Action item
Go through the listing below and retype exactly the lines starting at the one with "brown 1x2 tile [401,263,508,325]" and ending at the one with "tan 2x4 brick [216,176,424,368]", skipping pictures.
Start of Supplied records
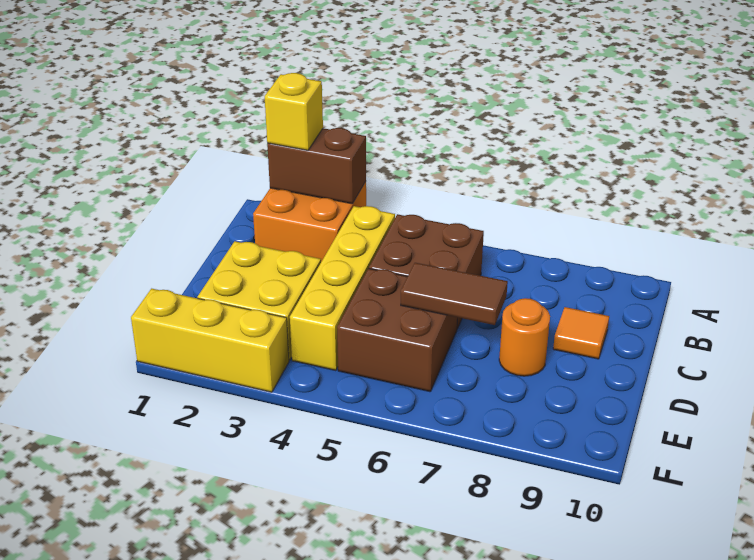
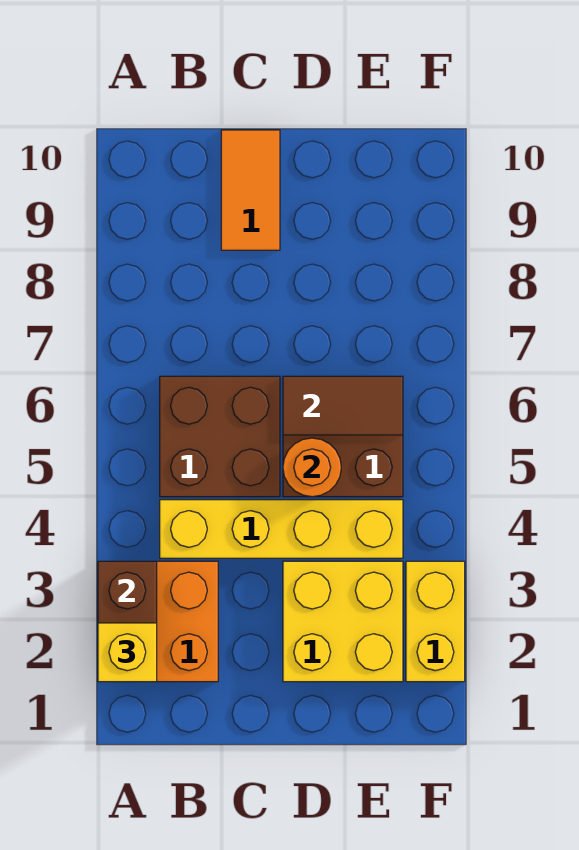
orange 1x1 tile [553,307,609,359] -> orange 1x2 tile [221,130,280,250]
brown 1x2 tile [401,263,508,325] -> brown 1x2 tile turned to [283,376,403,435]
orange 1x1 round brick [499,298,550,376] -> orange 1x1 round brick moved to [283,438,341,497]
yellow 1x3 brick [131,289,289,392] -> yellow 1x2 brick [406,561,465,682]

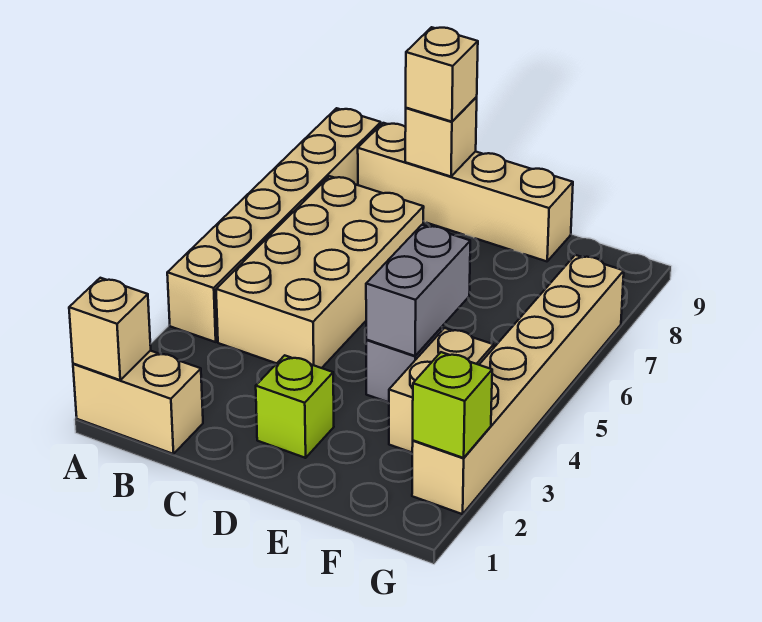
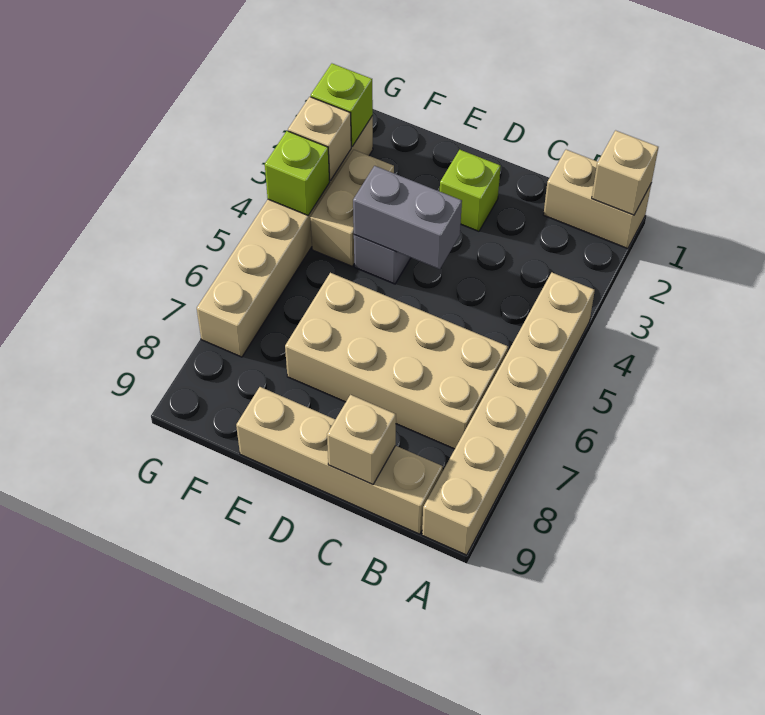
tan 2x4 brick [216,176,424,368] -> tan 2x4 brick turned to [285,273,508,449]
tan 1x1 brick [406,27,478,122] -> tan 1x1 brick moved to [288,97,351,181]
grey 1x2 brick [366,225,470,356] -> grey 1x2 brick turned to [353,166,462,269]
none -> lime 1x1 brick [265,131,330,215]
End of Supplied records
Start of Supplied records
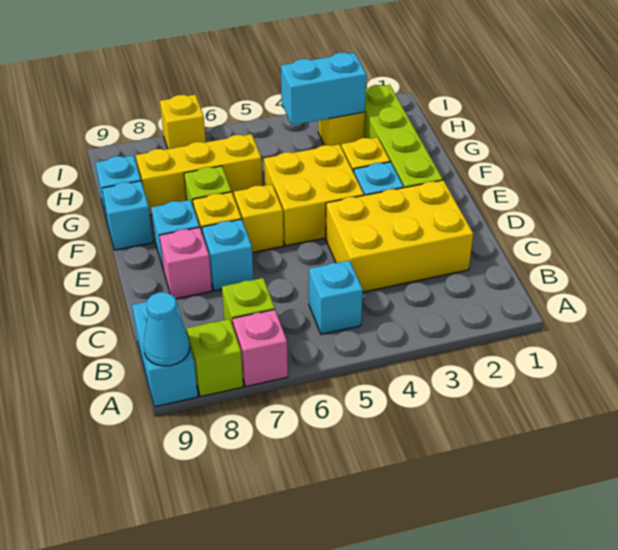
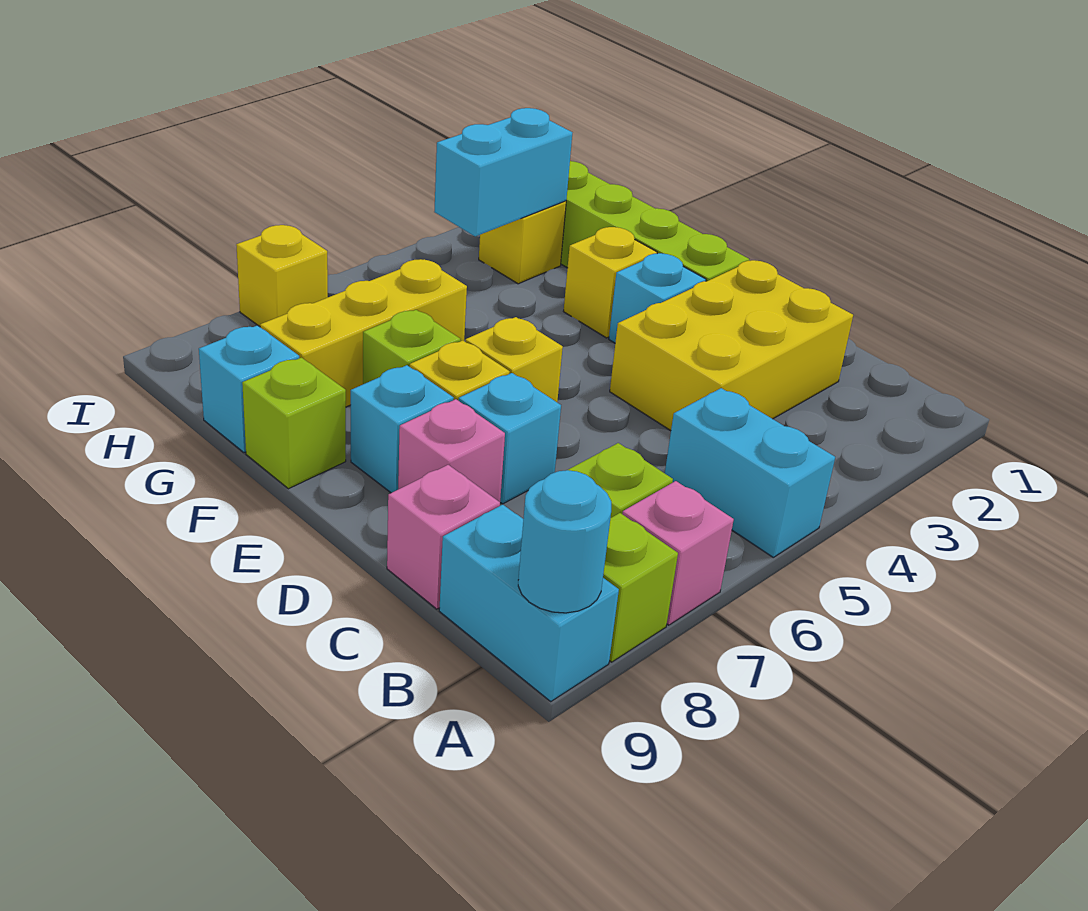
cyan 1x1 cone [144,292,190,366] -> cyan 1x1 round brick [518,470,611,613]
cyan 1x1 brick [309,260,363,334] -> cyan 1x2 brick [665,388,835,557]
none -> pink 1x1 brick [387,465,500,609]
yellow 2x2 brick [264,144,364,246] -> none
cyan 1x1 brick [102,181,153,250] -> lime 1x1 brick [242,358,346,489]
End of Supplied records
Start of Supplied records
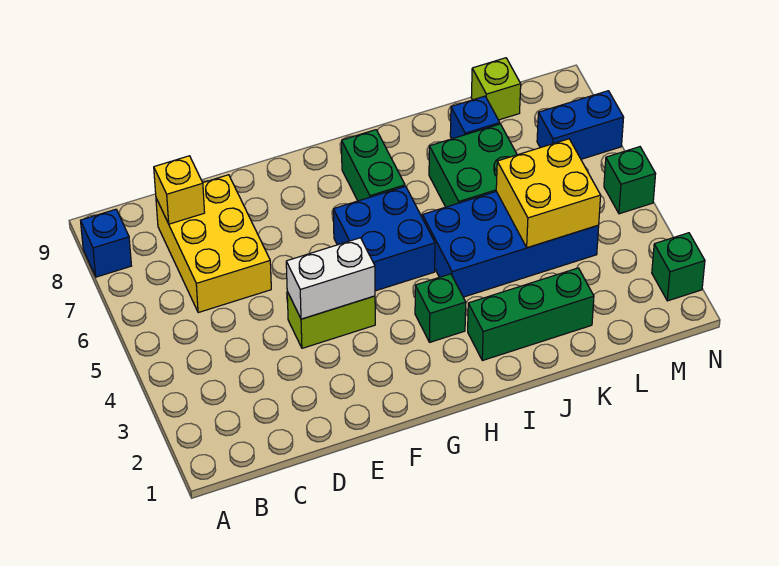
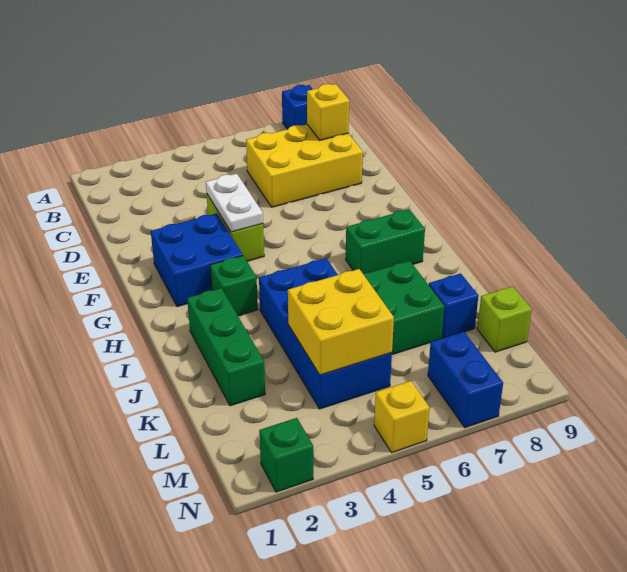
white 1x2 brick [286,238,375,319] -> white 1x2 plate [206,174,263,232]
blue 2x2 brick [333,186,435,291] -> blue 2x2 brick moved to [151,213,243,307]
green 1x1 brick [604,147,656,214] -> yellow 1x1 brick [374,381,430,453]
End of Supplied records
Answer to this problem
brown 1x2 tile [401,263,508,325] -> brown 1x2 tile turned to [283,376,403,435]
orange 1x1 round brick [499,298,550,376] -> orange 1x1 round brick moved to [283,438,341,497]
yellow 1x3 brick [131,289,289,392] -> yellow 1x2 brick [406,561,465,682]

tan 2x4 brick [216,176,424,368] -> tan 2x4 brick turned to [285,273,508,449]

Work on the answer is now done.